Look in the listing below for the line that has "yellow line: (47, 21) -> (42, 42), moved", then return it and each following line up to and including the one with "blue rectangle: (107, 69)", exactly and without pictures.
'''
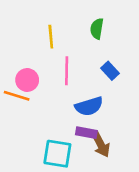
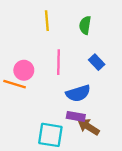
yellow line: (51, 37) -> (47, 21), moved
brown arrow: (101, 144) -> (88, 127), turned 150

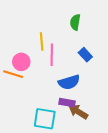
yellow line: (47, 21) -> (42, 42), moved

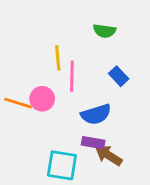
green semicircle: (75, 22) -> (104, 31), turned -91
pink circle: (21, 62) -> (42, 99), moved

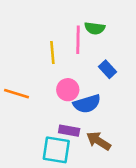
pink line: (72, 76) -> (78, 40), moved
pink circle: (42, 99) -> (68, 90), moved
purple rectangle: (93, 143) -> (69, 131), moved

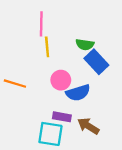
green semicircle: (95, 28) -> (85, 45), moved
pink line: (78, 40) -> (41, 24), moved
blue rectangle: (107, 69) -> (96, 62), size x1.5

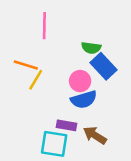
yellow line: (47, 47) -> (36, 80), moved, turned 36
pink circle: (61, 80) -> (80, 81), moved
orange line: (15, 84) -> (26, 65), moved

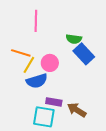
pink circle: (80, 81) -> (50, 63), moved
blue semicircle: (84, 100) -> (37, 81), moved

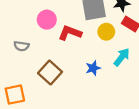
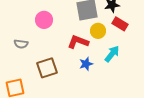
red L-shape: (70, 33) -> (78, 42), moved
brown square: (50, 72) -> (47, 68), turned 30

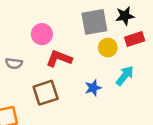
red rectangle: (120, 24) -> (135, 39), turned -49
red L-shape: (78, 42) -> (59, 59), moved

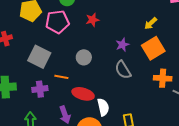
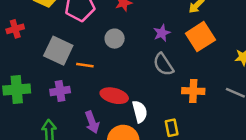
gray circle: (84, 57) -> (115, 39), moved
orange line: (61, 77) -> (85, 65), moved
orange cross: (163, 78) -> (193, 91), moved

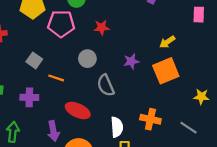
gray square: (58, 51) -> (34, 60), size x0.6
gray semicircle: (163, 64) -> (106, 85), moved
white semicircle: (140, 112) -> (117, 127), moved

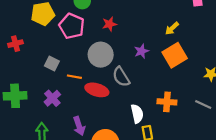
pink pentagon: (61, 24) -> (72, 26), turned 30
gray circle: (87, 59) -> (101, 55), size x1.5
purple cross: (29, 97) -> (52, 98), turned -35
red ellipse: (78, 110) -> (97, 90), moved

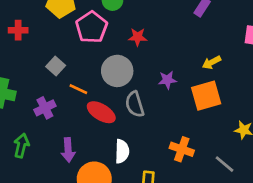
white semicircle: (137, 114) -> (122, 151), moved

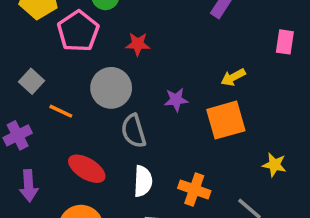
red ellipse: (101, 112) -> (87, 169), moved
purple arrow: (68, 150) -> (29, 186), moved
white semicircle: (122, 151) -> (143, 181), moved

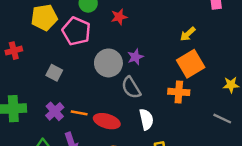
red star: (138, 44) -> (119, 17), moved
purple star: (176, 100) -> (135, 57), moved
orange line: (61, 111) -> (79, 113), moved
orange cross: (194, 189) -> (179, 92), moved

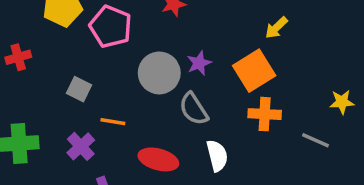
orange square: (191, 64) -> (254, 71), moved
orange line: (79, 113) -> (113, 122), moved
gray line: (222, 119) -> (315, 140), moved

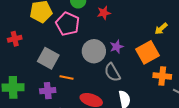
gray square: (79, 89) -> (48, 58), size x1.5
orange cross: (265, 114) -> (162, 76), moved
purple cross: (81, 146) -> (48, 91), turned 35

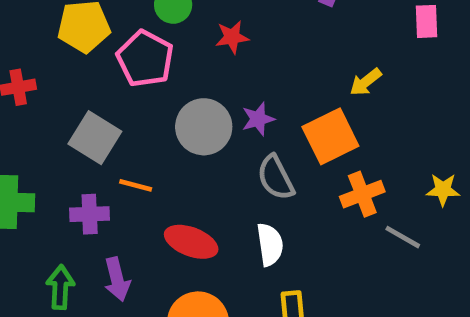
gray semicircle: (112, 72) -> (276, 178), moved
orange cross: (162, 76) -> (362, 194), turned -30

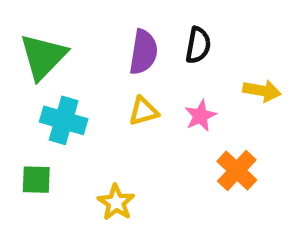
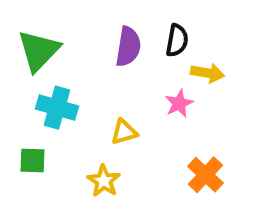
yellow arrow: (262, 91) -> (208, 73), moved
yellow triangle: (143, 111) -> (124, 132), moved
orange cross: (237, 171) -> (205, 175), moved

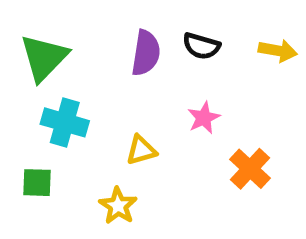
black semicircle: (177, 40) -> (201, 46), turned 96
yellow arrow: (208, 73) -> (278, 51), moved
orange cross: (205, 175) -> (250, 169), moved

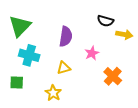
black semicircle: (201, 46) -> (105, 21), moved
yellow arrow: (278, 51) -> (124, 34), moved
purple semicircle: (146, 53) -> (66, 37), moved

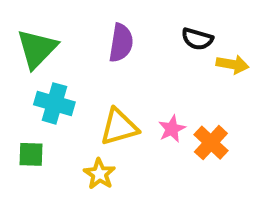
purple semicircle: (66, 37) -> (121, 43), moved
pink star: (92, 53) -> (172, 129), moved
yellow triangle: (64, 68) -> (119, 127), size x1.5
'''
_Answer below_
yellow line: (47, 21) -> (42, 42), moved

green semicircle: (75, 22) -> (104, 31), turned -91
pink circle: (21, 62) -> (42, 99), moved

pink line: (72, 76) -> (78, 40), moved
pink circle: (42, 99) -> (68, 90), moved
purple rectangle: (93, 143) -> (69, 131), moved

green semicircle: (95, 28) -> (85, 45), moved
pink line: (78, 40) -> (41, 24), moved
blue rectangle: (107, 69) -> (96, 62), size x1.5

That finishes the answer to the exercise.